• **WORK ITEM**: Skip the pictures. Transcribe exactly the lines from the line containing "RGB2 pin GND: 5V -> GND" to the end of the listing.

***** EXERCISE DATA *****

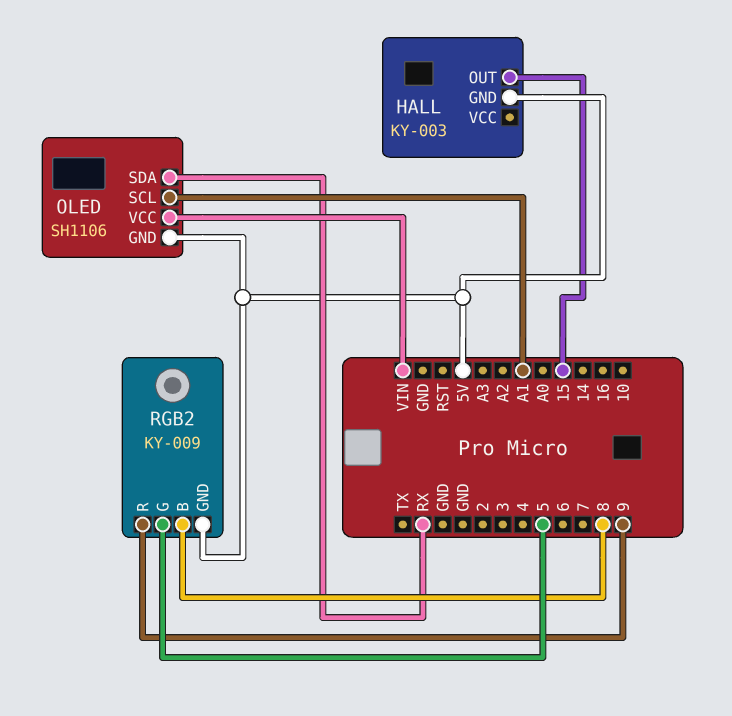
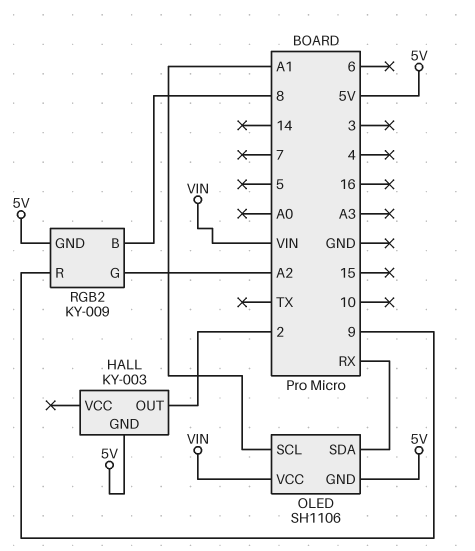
HALL pin OUT: 15 -> 2
RGB2 pin G: 5 -> A2

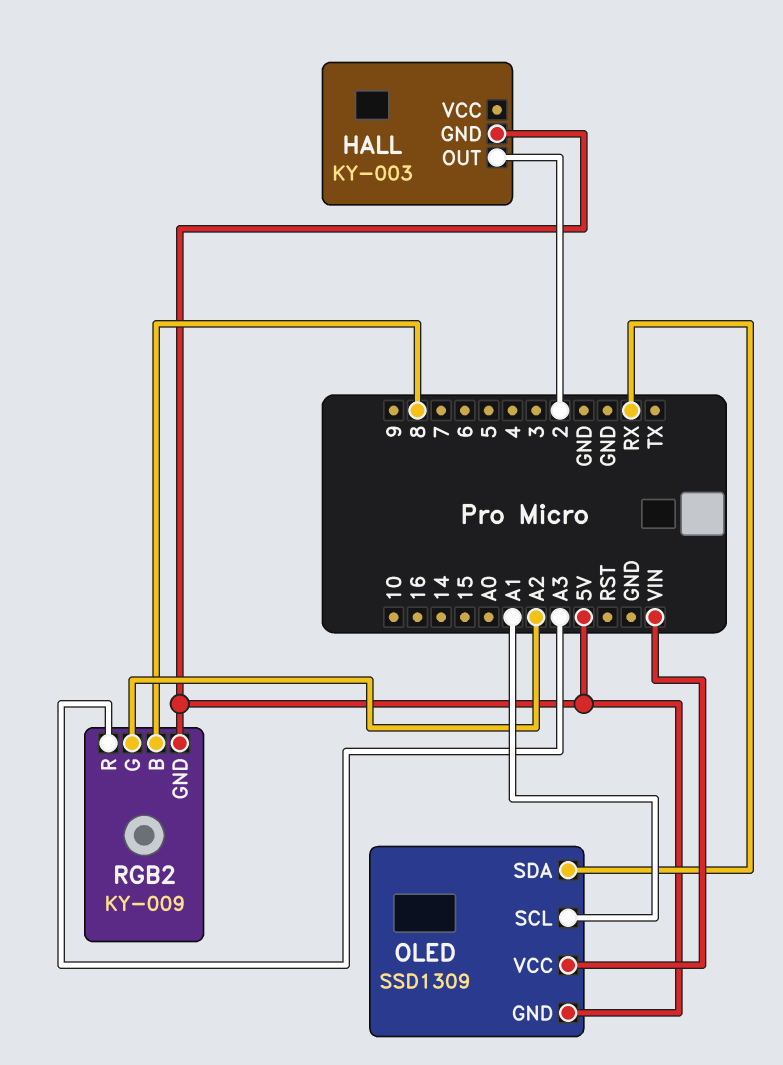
OLED: SH1106 -> SSD1309
RGB2 pin R: 9 -> A3

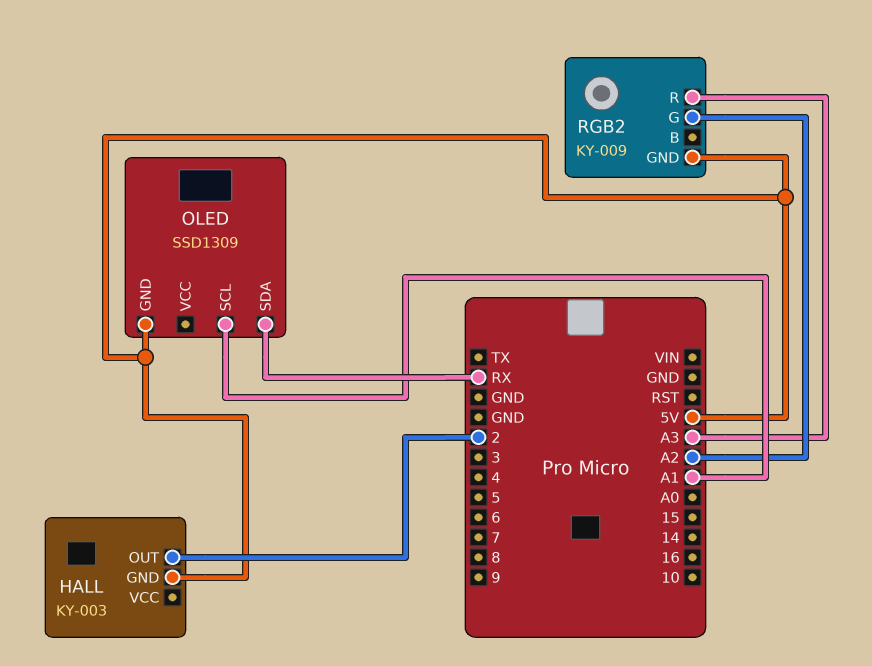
OLED pin VCC: VIN -> none
RGB2 pin B: 8 -> none

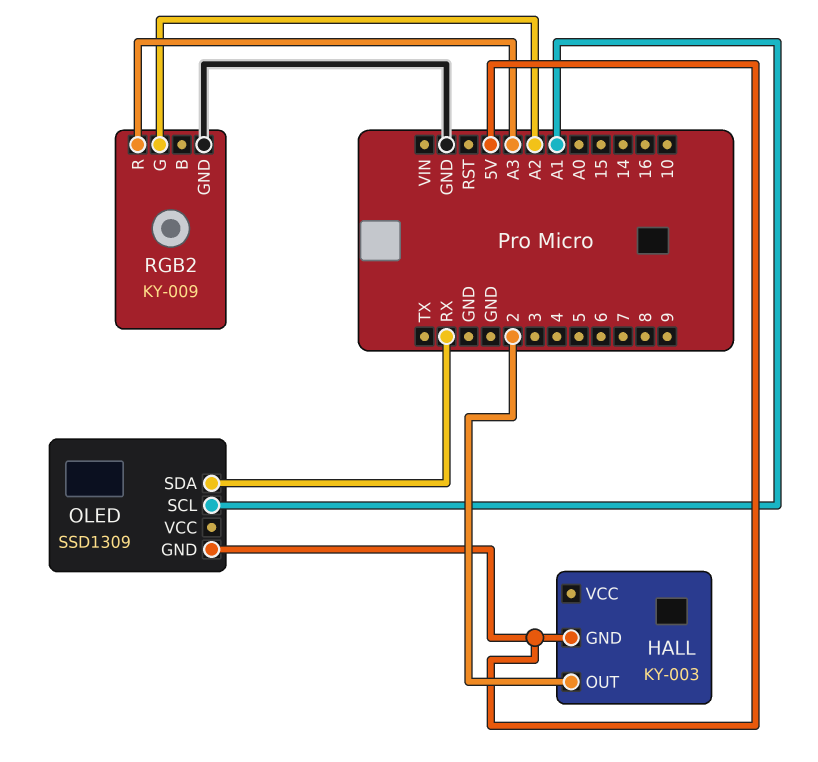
RGB2 pin GND: 5V -> GND

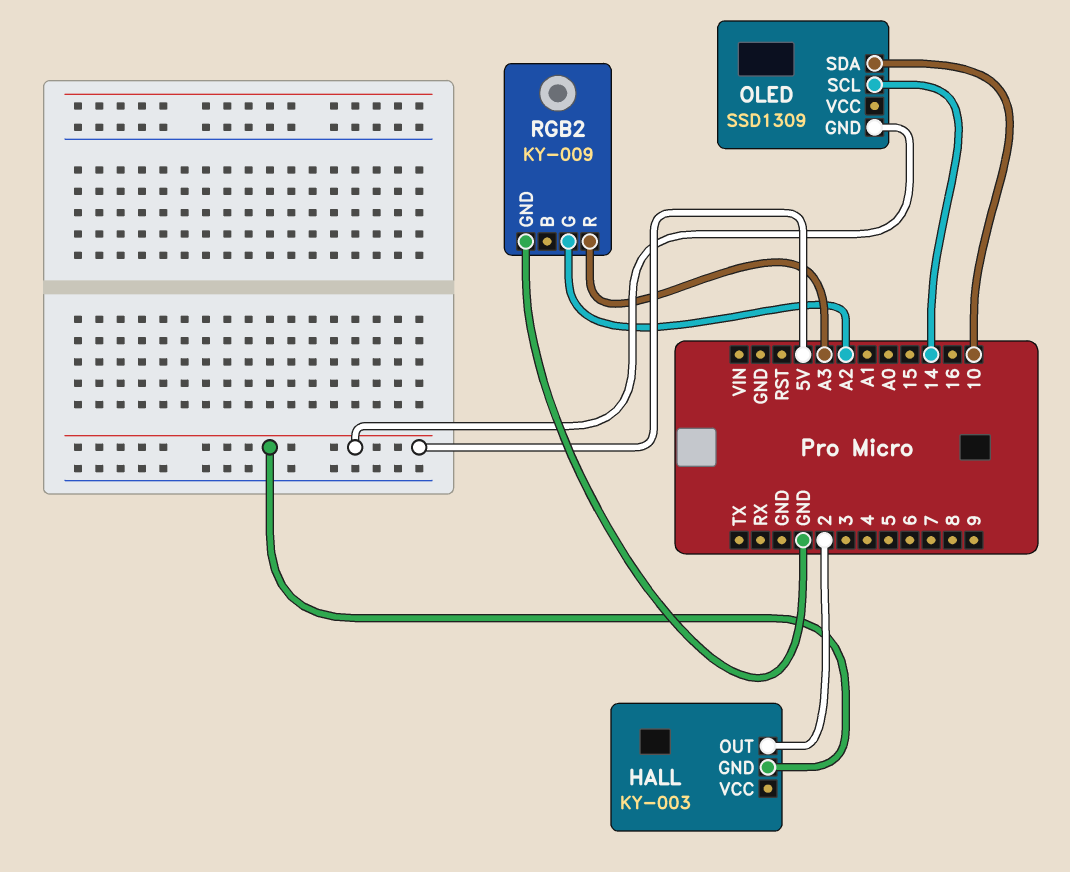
OLED pin SCL: A1 -> 14
OLED pin SDA: RX -> 10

*****

• **WRITTEN SOLUTION**:
RGB2 pin GND: 5V -> GND

OLED pin SCL: A1 -> 14
OLED pin SDA: RX -> 10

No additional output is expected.